▶ _Input records_
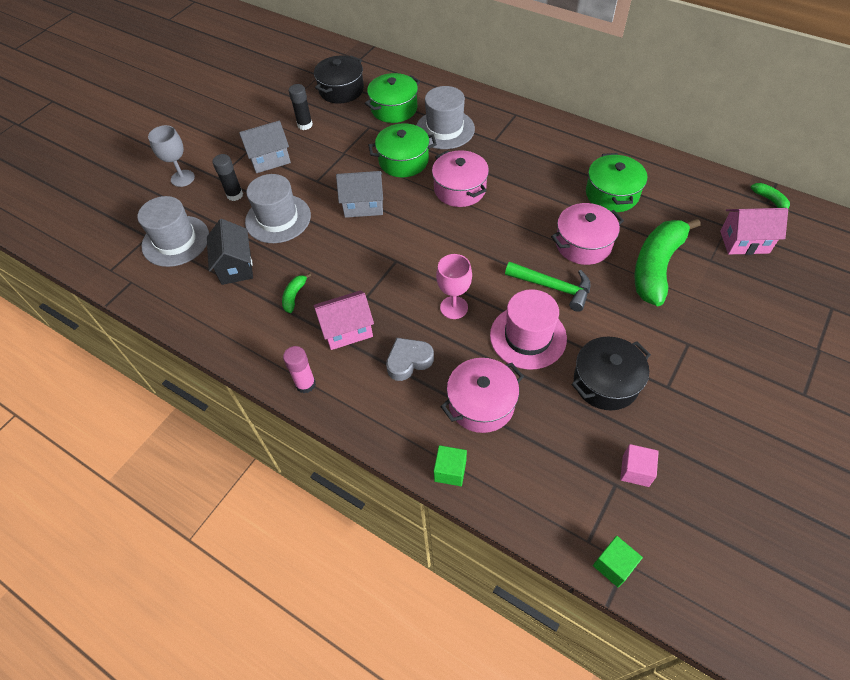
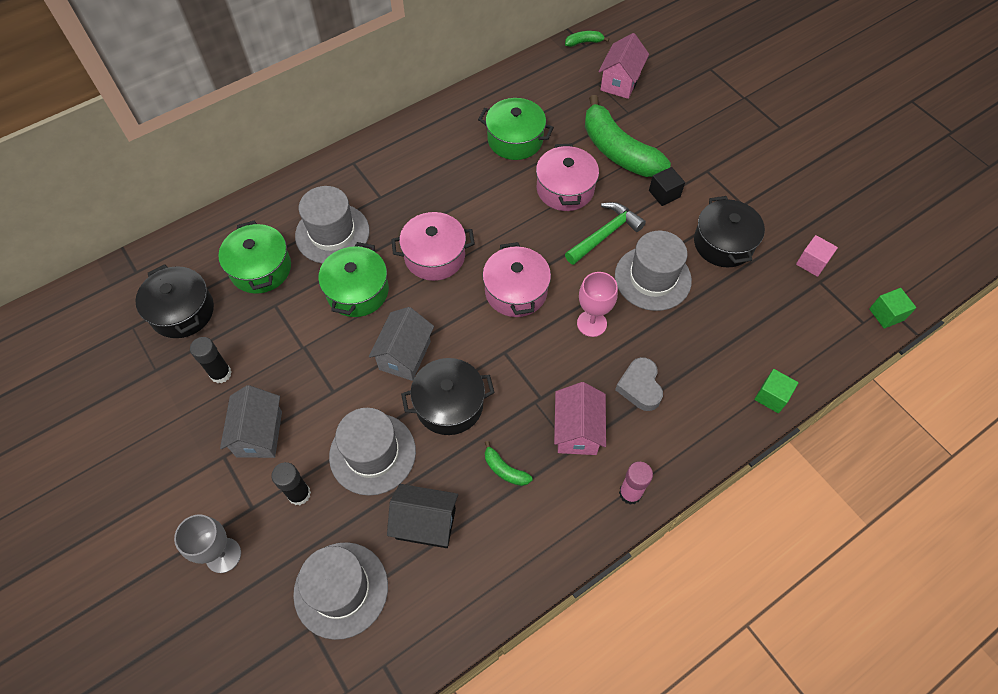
camera: 70 degrees left, 5 degrees up
(334, 245) = (449, 404): none -> black pot
(481, 404) = (711, 344): pink pot -> pink pot (516, 291)
(528, 337) = (652, 278): pink hat -> grey hat
(632, 317) = (664, 194): none -> black cube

▶ _Exercise details_
Copy out each line of the records where the string "pink" appears.

▶ _Written reply_
(481, 404) = (711, 344): pink pot -> pink pot (516, 291)
(528, 337) = (652, 278): pink hat -> grey hat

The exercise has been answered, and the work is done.